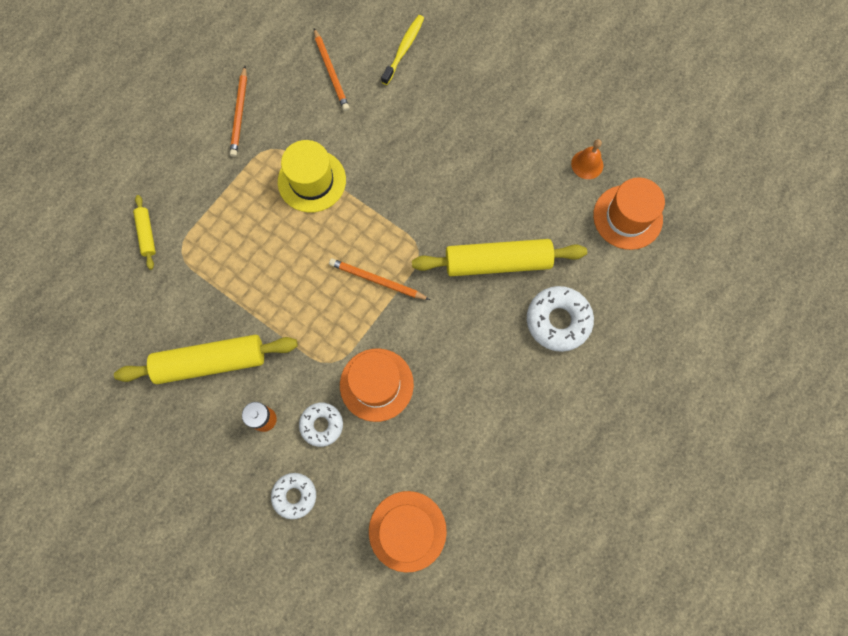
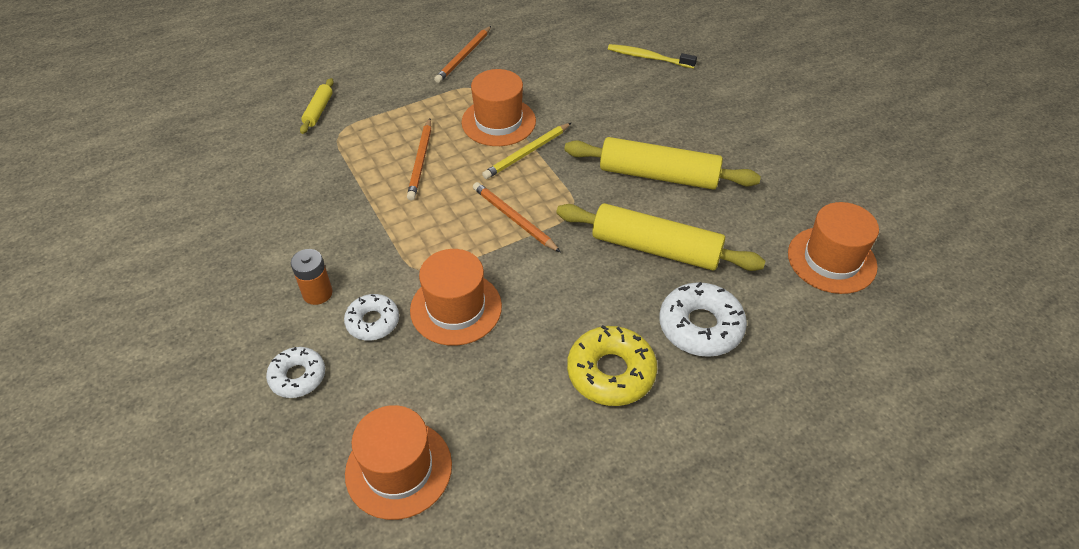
camera: 25 degrees right, 25 degrees down
(211, 361) = (302, 225): yellow rolling pin -> yellow rolling pin (658, 175)
(312, 181) = (498, 122): yellow hat -> orange hat
(331, 72) = (568, 53): orange pencil -> orange pencil (421, 161)
(353, 206) = (527, 153): none -> yellow pencil
(404, 49) = (648, 57): yellow toothbrush -> yellow toothbrush turned 120 degrees counterclockwise
(513, 388) = (611, 372): none -> yellow donut
(587, 164) = (802, 199): orange bell -> none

» **TASK TO CARRY OUT**
Drop the pictures; repeat the listing above exactly.

» **RESPONSE BOX**
camera: 25 degrees right, 25 degrees down
(211, 361) = (302, 225): yellow rolling pin -> yellow rolling pin (658, 175)
(312, 181) = (498, 122): yellow hat -> orange hat
(331, 72) = (568, 53): orange pencil -> orange pencil (421, 161)
(353, 206) = (527, 153): none -> yellow pencil
(404, 49) = (648, 57): yellow toothbrush -> yellow toothbrush turned 120 degrees counterclockwise
(513, 388) = (611, 372): none -> yellow donut
(587, 164) = (802, 199): orange bell -> none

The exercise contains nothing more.